◆ **AIM OF THE TASK**: In your transcription, keep every record exact and leave out the pictures.
::: DATA IN THIS EXERCISE :::
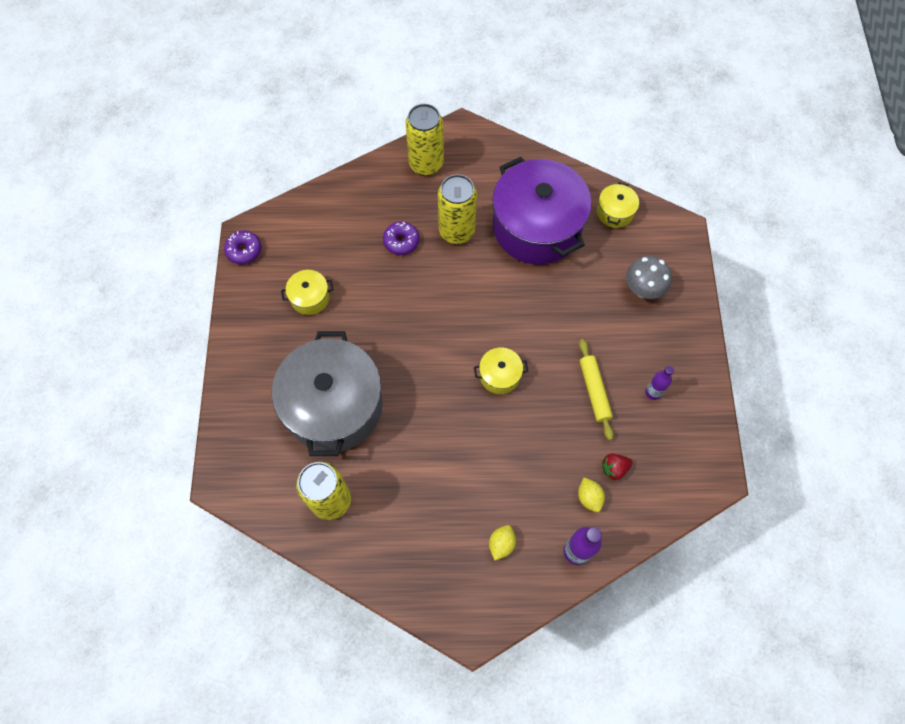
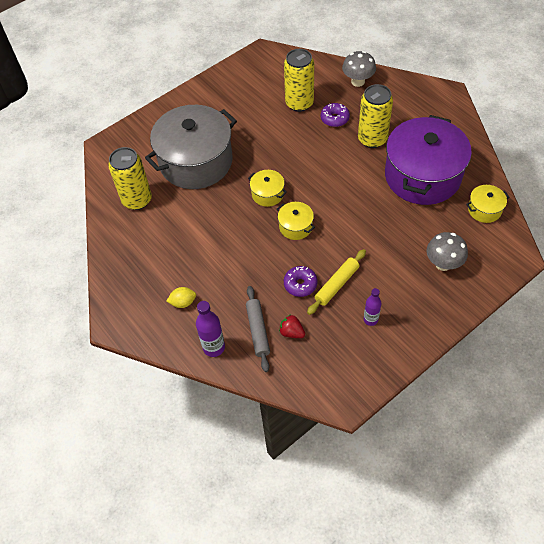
camera: 55 degrees right, 10 degrees down
(244, 250) = (251, 58): purple donut -> purple donut (300, 284)
(310, 298) = (252, 105): yellow pot -> yellow pot (267, 194)
(374, 186) = (358, 81): none -> grey mushroom
(426, 164) = (401, 93): yellow can -> yellow can (299, 103)
(589, 497) = (258, 331): yellow lemon -> grey rolling pin

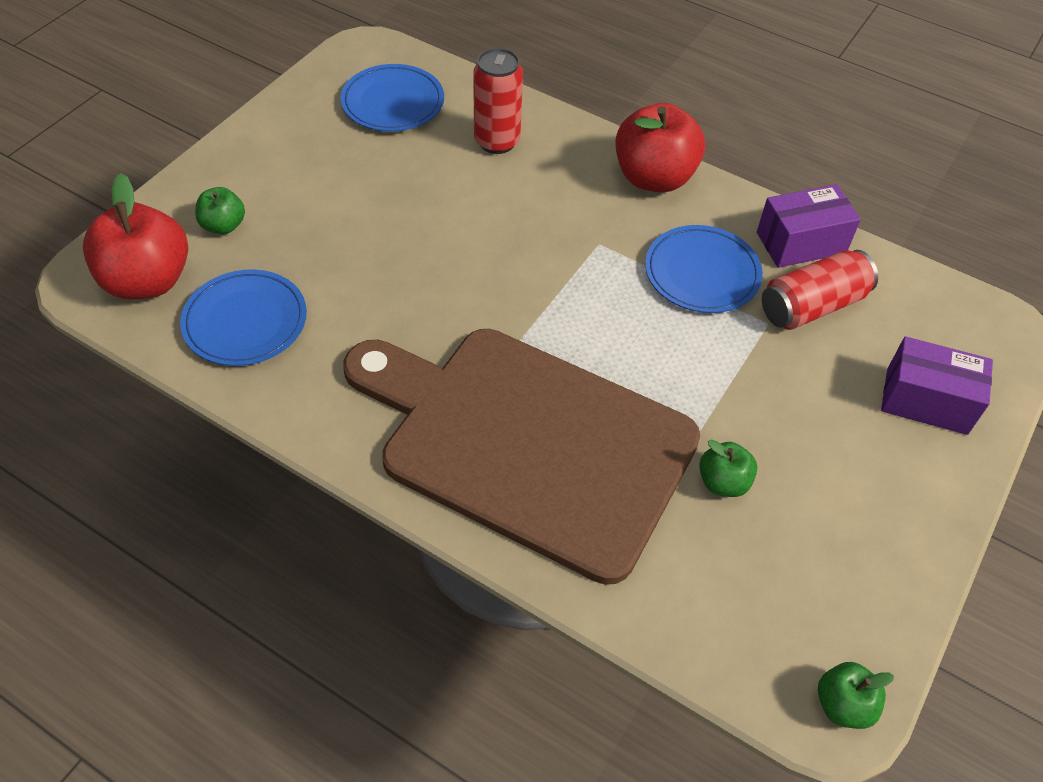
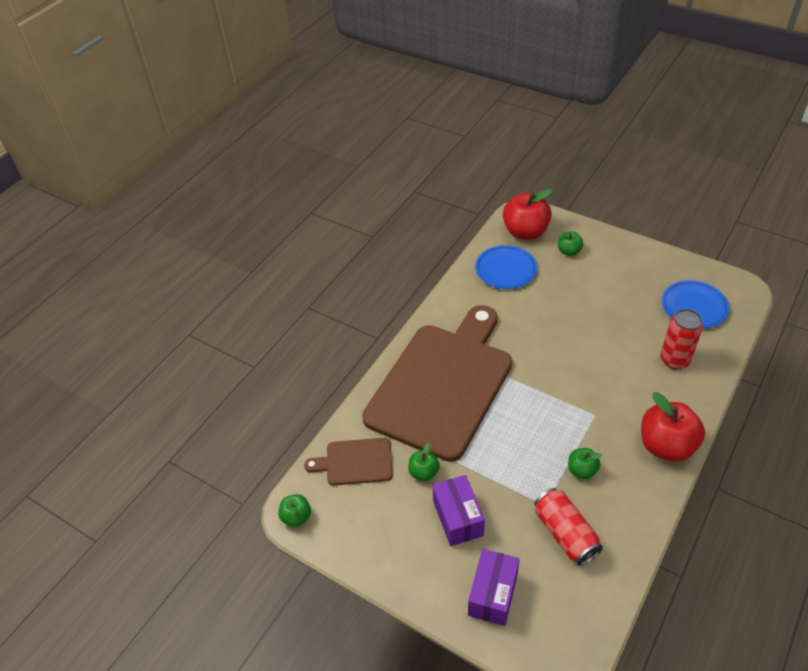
camera: 95 degrees right, 5 degrees down
(702, 273) = (582, 470): blue plate -> green apple
(709, 597) = (355, 462): none -> brown cutting board
(801, 243) = (624, 533): purple box -> purple box (458, 518)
:::
◆ **ANSWER SPACE**:
camera: 55 degrees right, 10 degrees down
(244, 250) = (251, 58): purple donut -> purple donut (300, 284)
(310, 298) = (252, 105): yellow pot -> yellow pot (267, 194)
(374, 186) = (358, 81): none -> grey mushroom
(426, 164) = (401, 93): yellow can -> yellow can (299, 103)
(589, 497) = (258, 331): yellow lemon -> grey rolling pin

camera: 95 degrees right, 5 degrees down
(702, 273) = (582, 470): blue plate -> green apple
(709, 597) = (355, 462): none -> brown cutting board
(801, 243) = (624, 533): purple box -> purple box (458, 518)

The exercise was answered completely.